> **REQUIRED WORK**
Find the line containing "IC1: NAND 74HC00" in the listing below. Repeat it exactly, along with each following line up to and including the one containing "R6: 3.9k (SEL2, VS) -> 7.5k (SEL2, VS)".

> **RECORDS FOR THE EXERCISE**
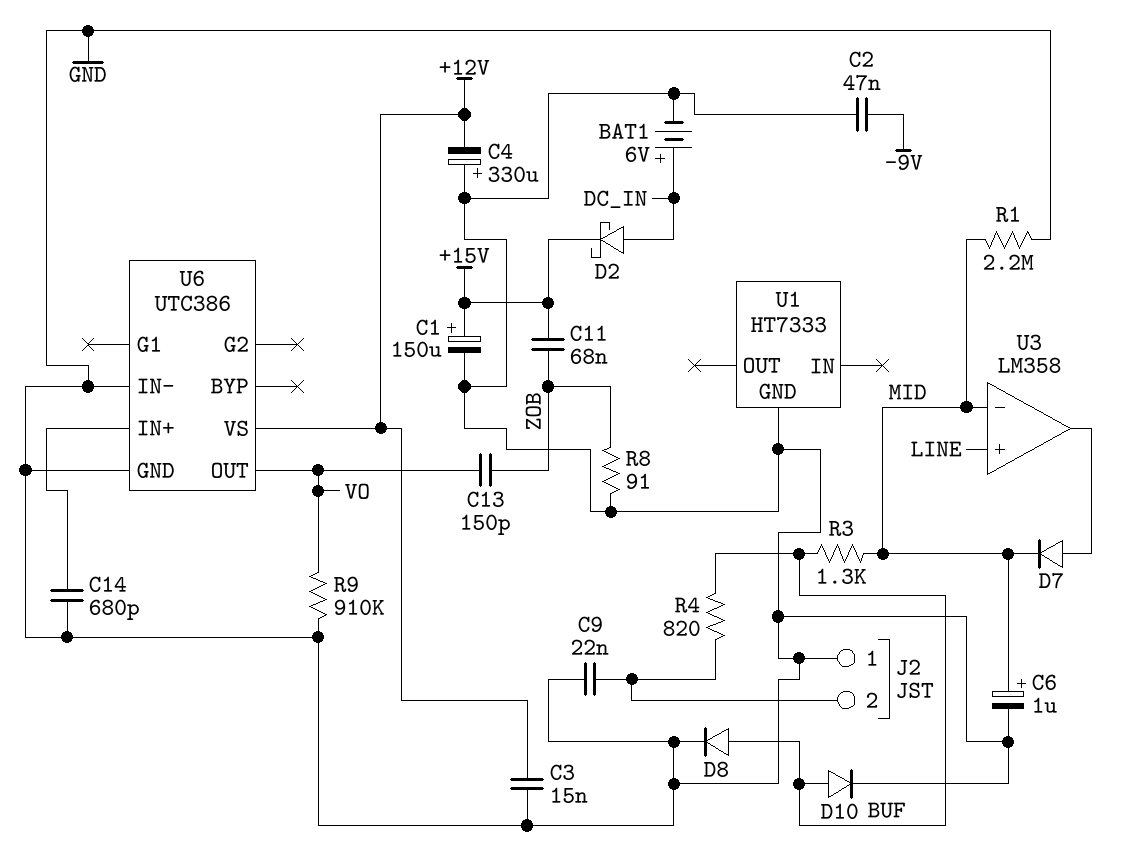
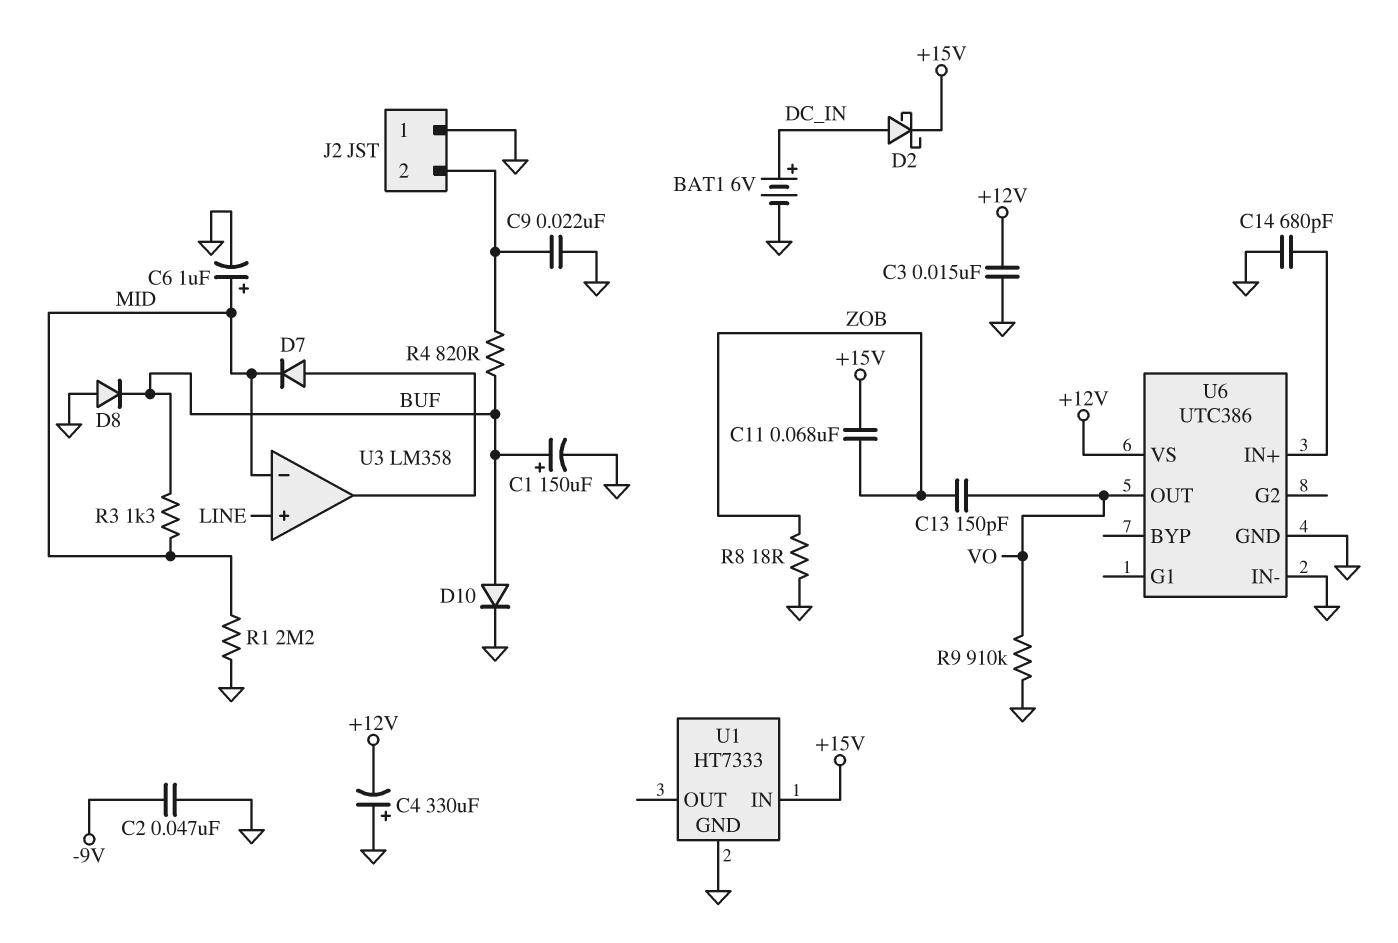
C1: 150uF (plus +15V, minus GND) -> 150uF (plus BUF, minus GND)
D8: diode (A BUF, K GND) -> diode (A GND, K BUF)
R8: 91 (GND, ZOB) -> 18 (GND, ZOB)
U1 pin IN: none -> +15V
==
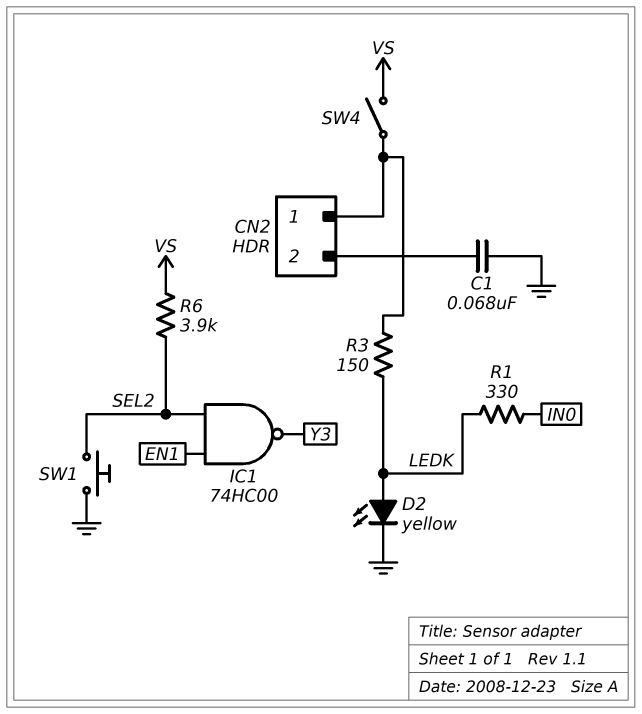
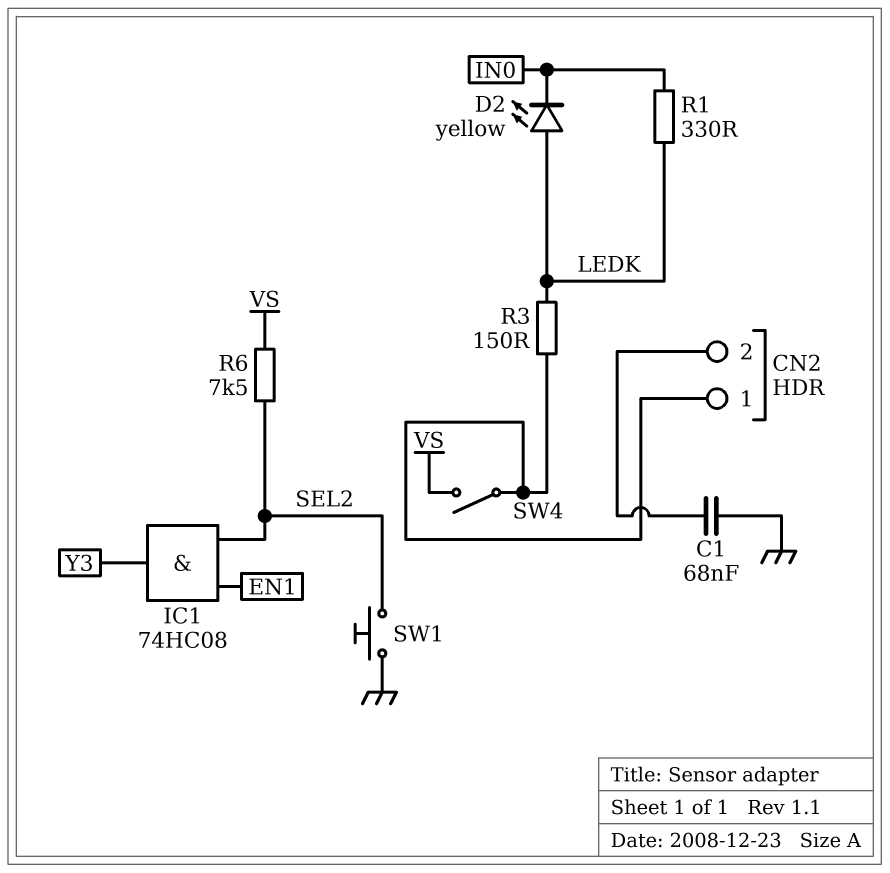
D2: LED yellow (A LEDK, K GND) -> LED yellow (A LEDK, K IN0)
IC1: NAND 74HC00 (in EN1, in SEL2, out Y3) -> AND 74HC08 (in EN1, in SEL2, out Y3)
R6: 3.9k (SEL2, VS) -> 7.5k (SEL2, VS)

> **WRITTEN ANSWER**
IC1: NAND 74HC00 (in EN1, in SEL2, out Y3) -> AND 74HC08 (in EN1, in SEL2, out Y3)
R6: 3.9k (SEL2, VS) -> 7.5k (SEL2, VS)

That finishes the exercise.